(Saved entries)
•••••

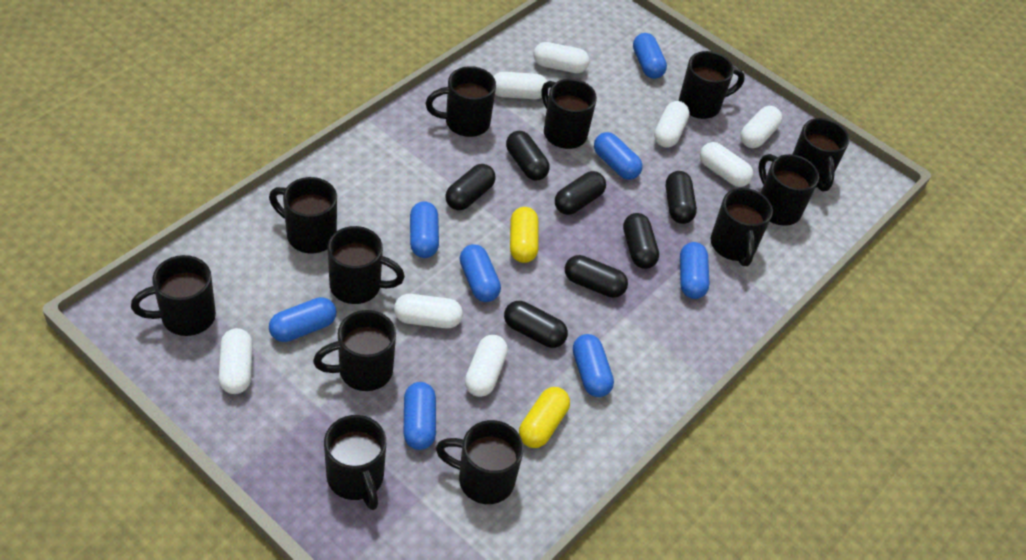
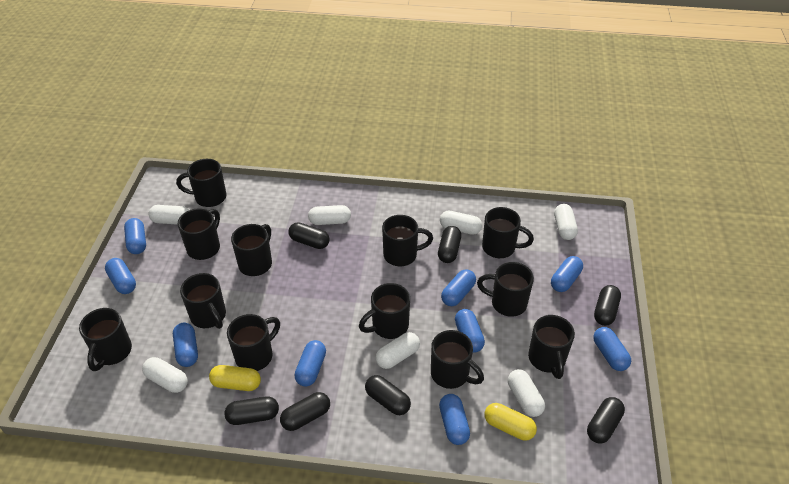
blue capsule: 8 -> 9
white capsule: 8 -> 7

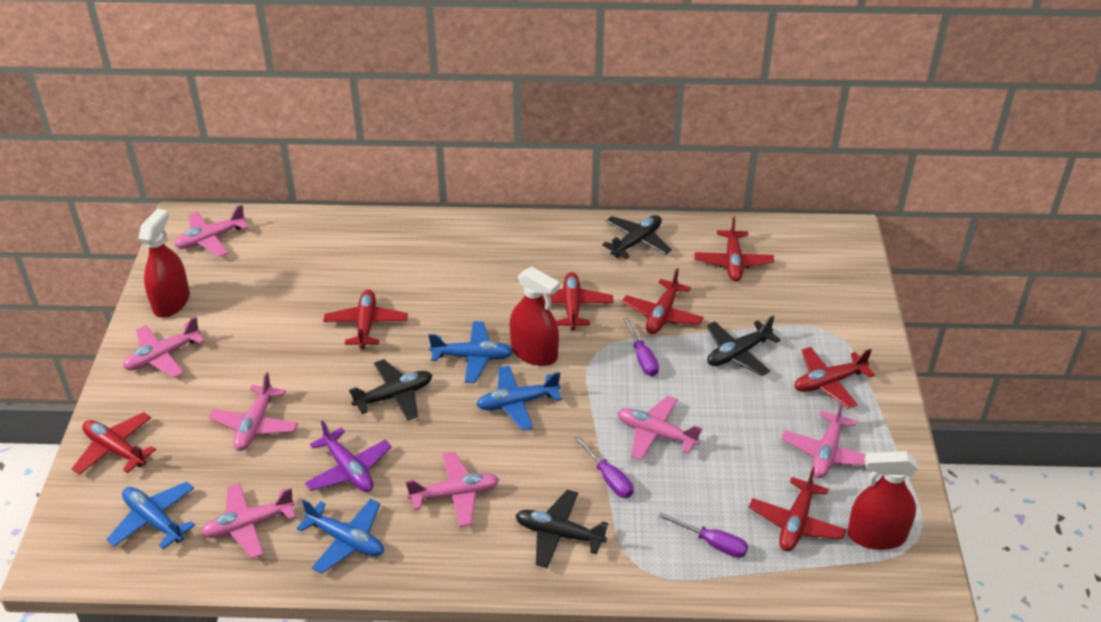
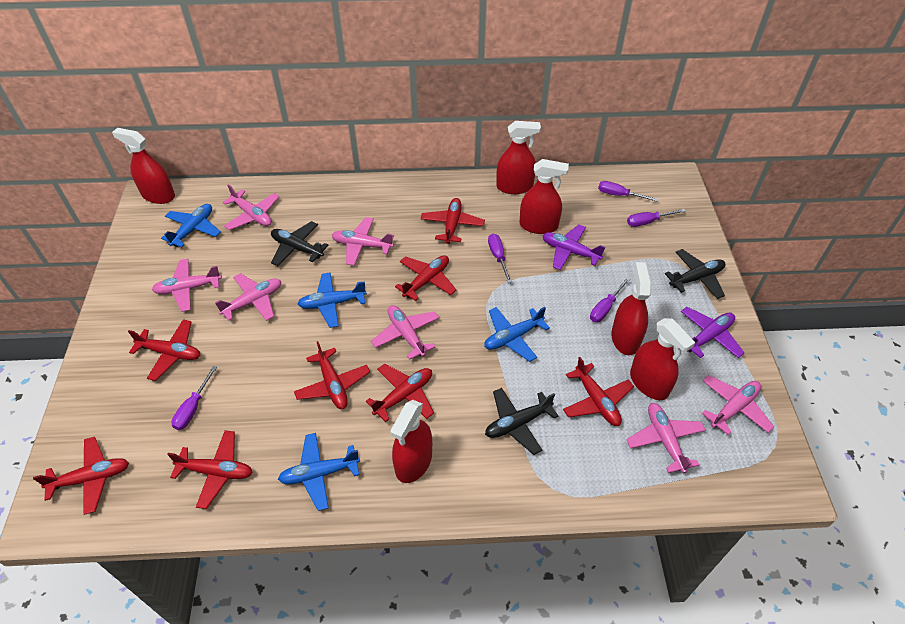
black plane: 4 -> 3
purple plane: 1 -> 2
purple screwdriver: 3 -> 5
red plane: 7 -> 8
red spray bottle: 3 -> 6

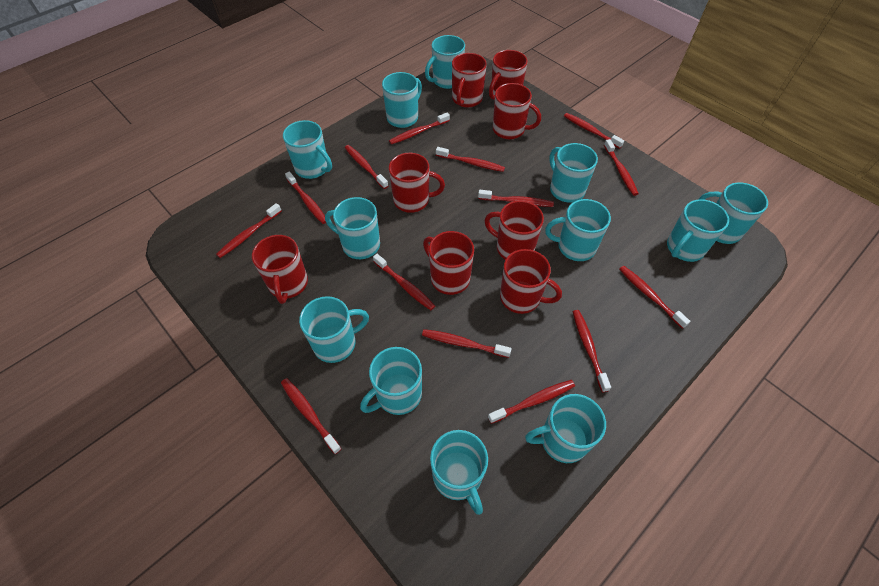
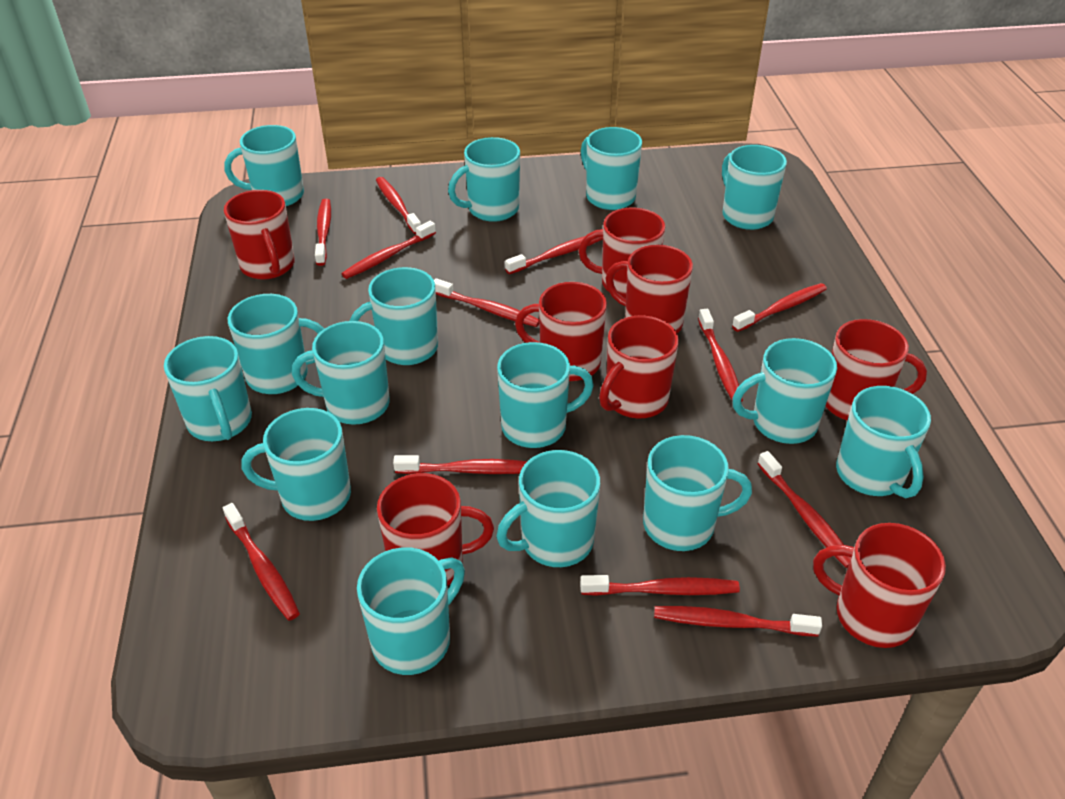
red toothbrush: 14 -> 12
turquoise mug: 12 -> 15

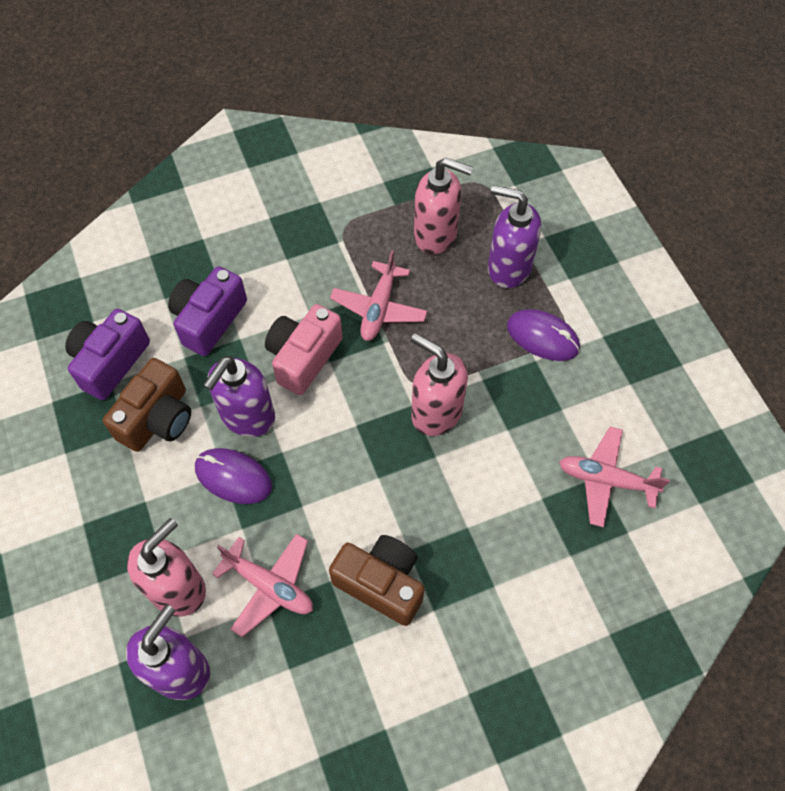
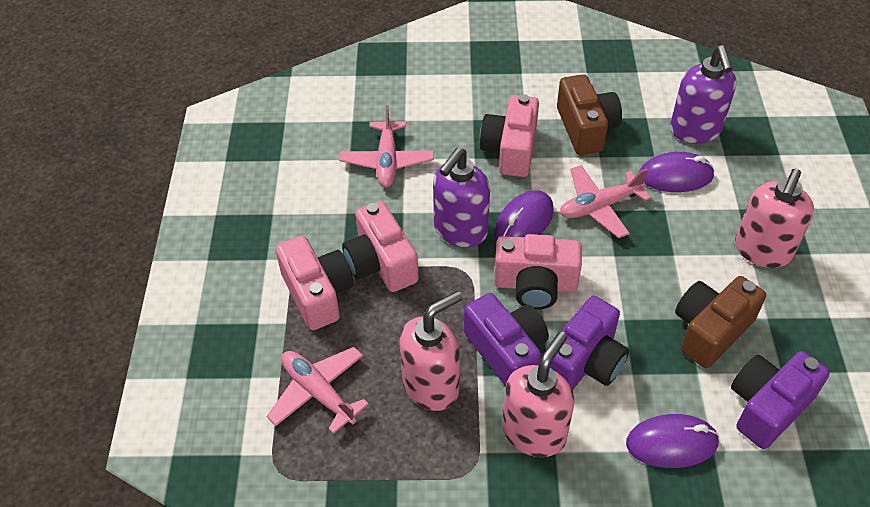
pink camera: 1 -> 4
purple camera: 2 -> 3
purple mouse: 2 -> 3
purple soap dispenser: 3 -> 2

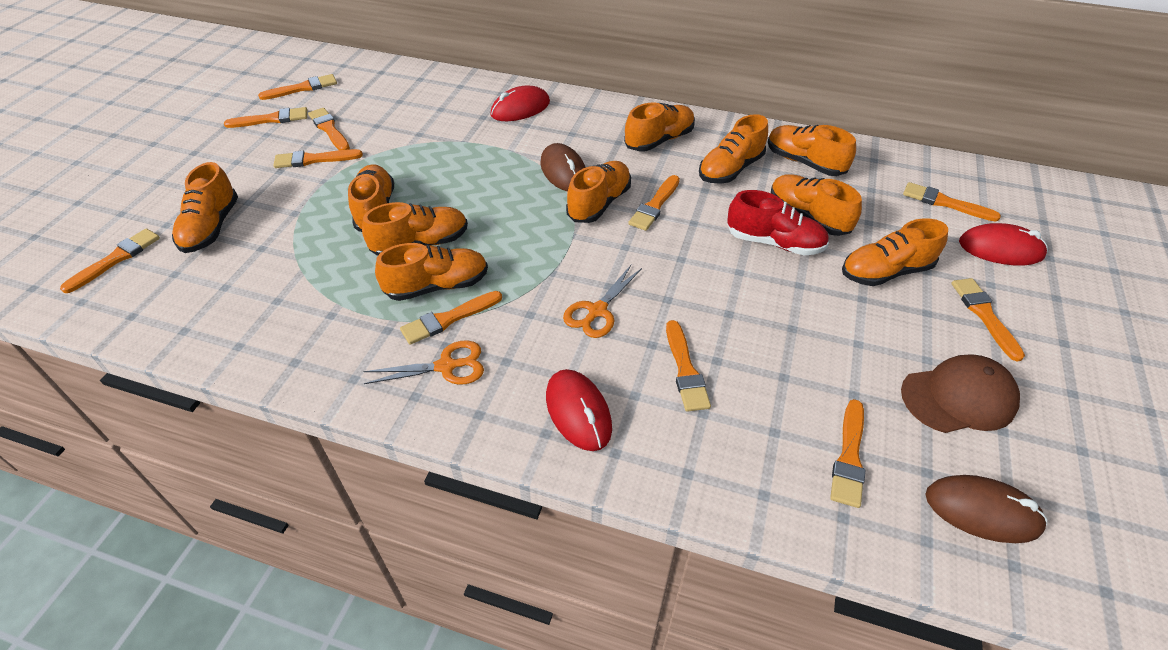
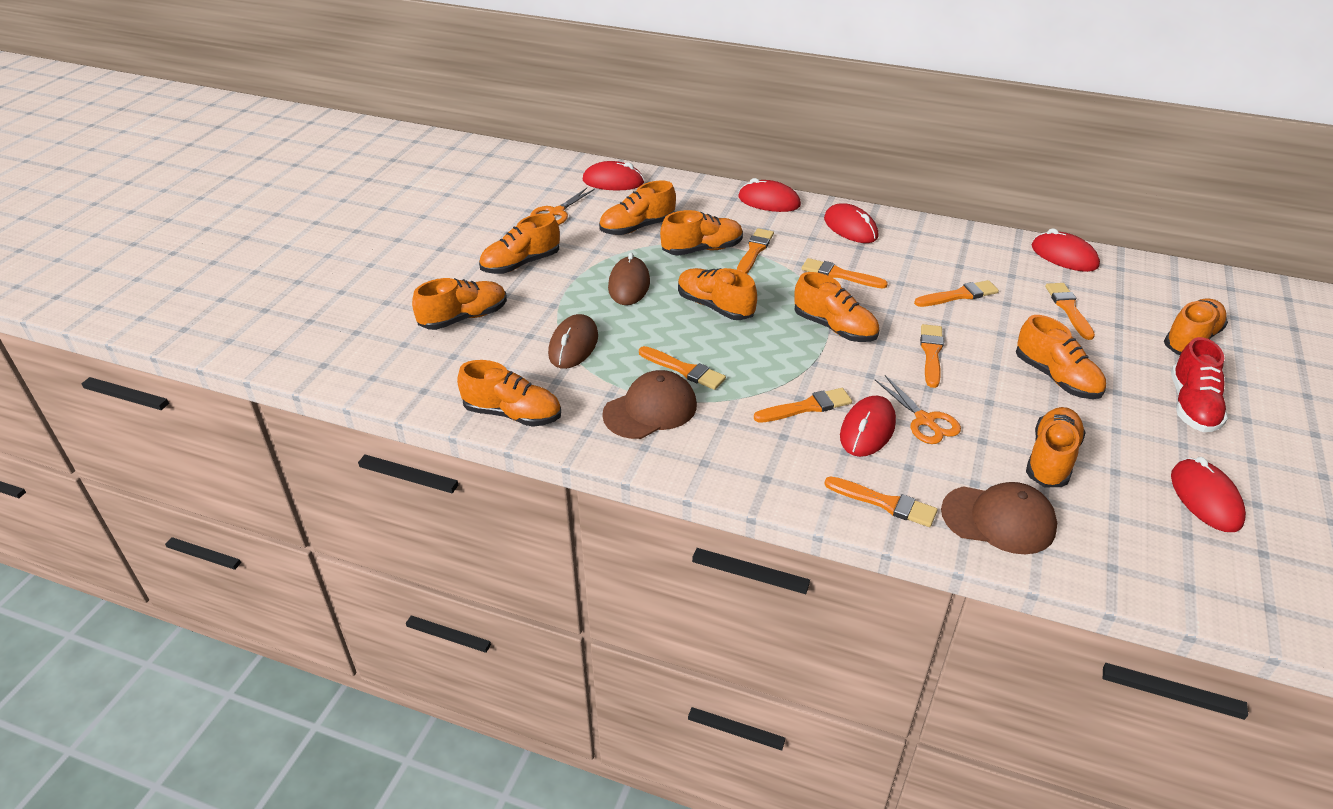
brown cap: 1 -> 2
orange brush: 11 -> 8
red mouse: 3 -> 6

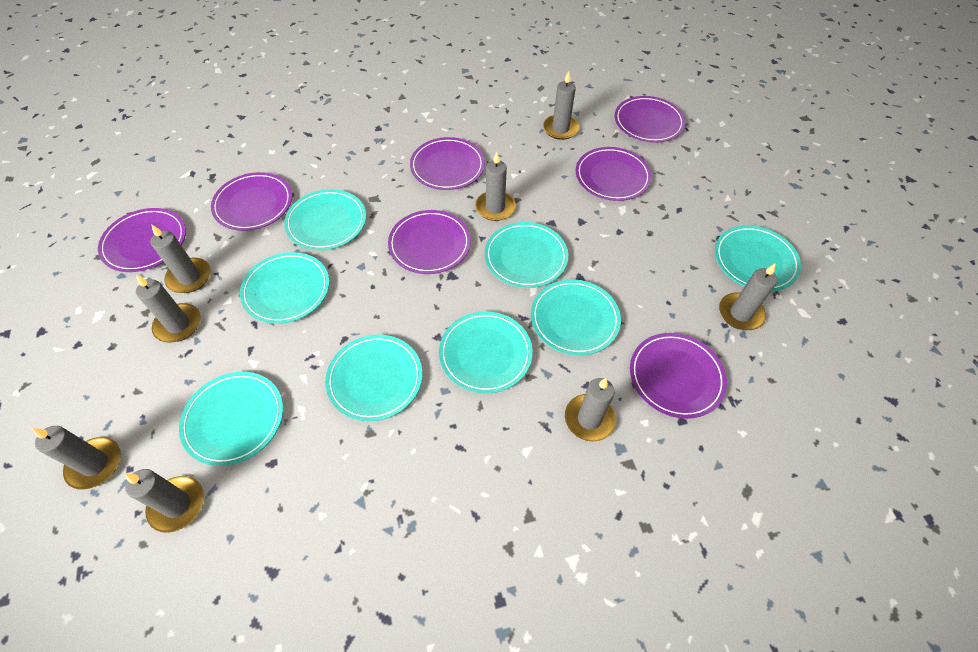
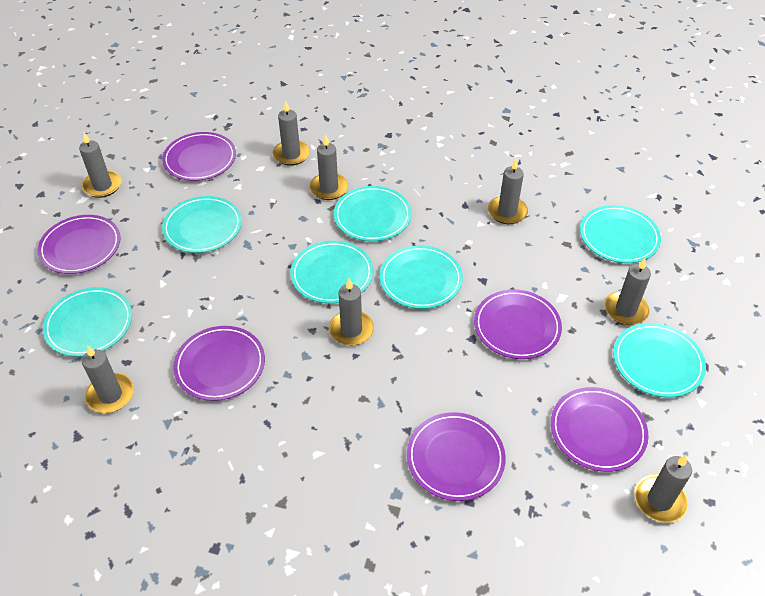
purple plate: 7 -> 6
turquoise plate: 8 -> 7

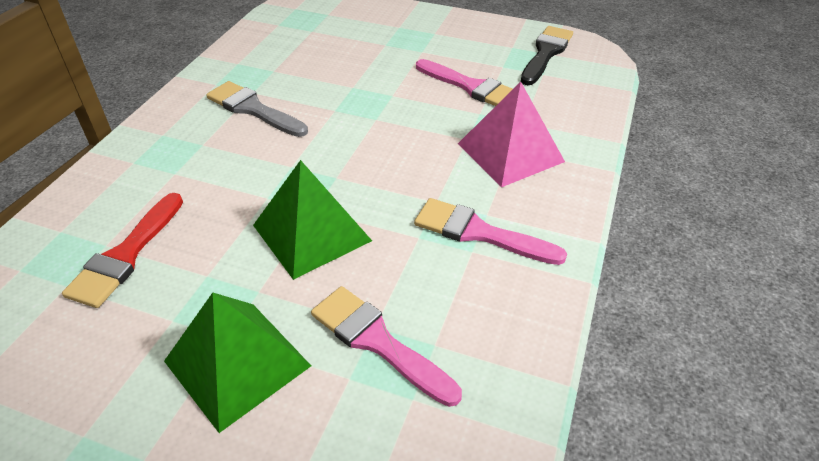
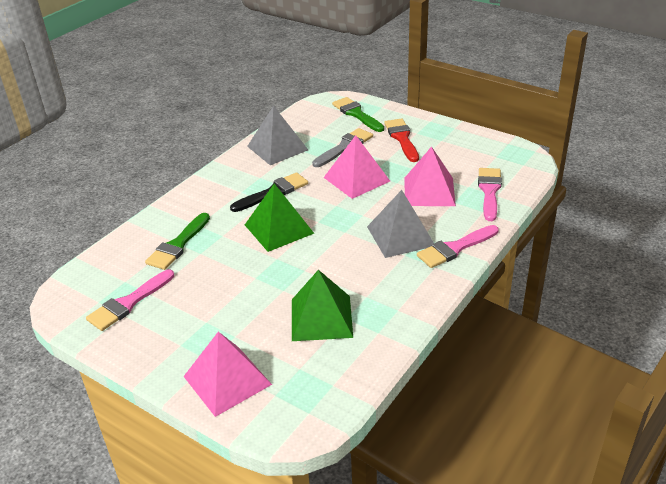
green brush: 0 -> 2
grey pyramid: 0 -> 2
pink pyramid: 1 -> 3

•••••

Exclude the pictures. Write out the remaining data exactly.

- [EXERCISE OUTPUT]
blue capsule: 8 -> 9
white capsule: 8 -> 7

black plane: 4 -> 3
purple plane: 1 -> 2
purple screwdriver: 3 -> 5
red plane: 7 -> 8
red spray bottle: 3 -> 6

red toothbrush: 14 -> 12
turquoise mug: 12 -> 15

pink camera: 1 -> 4
purple camera: 2 -> 3
purple mouse: 2 -> 3
purple soap dispenser: 3 -> 2

brown cap: 1 -> 2
orange brush: 11 -> 8
red mouse: 3 -> 6

purple plate: 7 -> 6
turquoise plate: 8 -> 7

green brush: 0 -> 2
grey pyramid: 0 -> 2
pink pyramid: 1 -> 3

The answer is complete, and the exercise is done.